» **Prompt**
The data is to be retyped in full, exactly.

» **Data provided**
:::

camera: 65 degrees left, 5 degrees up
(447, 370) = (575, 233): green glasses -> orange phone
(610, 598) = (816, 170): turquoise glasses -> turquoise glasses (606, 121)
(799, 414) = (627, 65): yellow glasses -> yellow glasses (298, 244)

:::

» **Response**
camera: 65 degrees left, 5 degrees up
(447, 370) = (575, 233): green glasses -> orange phone
(610, 598) = (816, 170): turquoise glasses -> turquoise glasses (606, 121)
(799, 414) = (627, 65): yellow glasses -> yellow glasses (298, 244)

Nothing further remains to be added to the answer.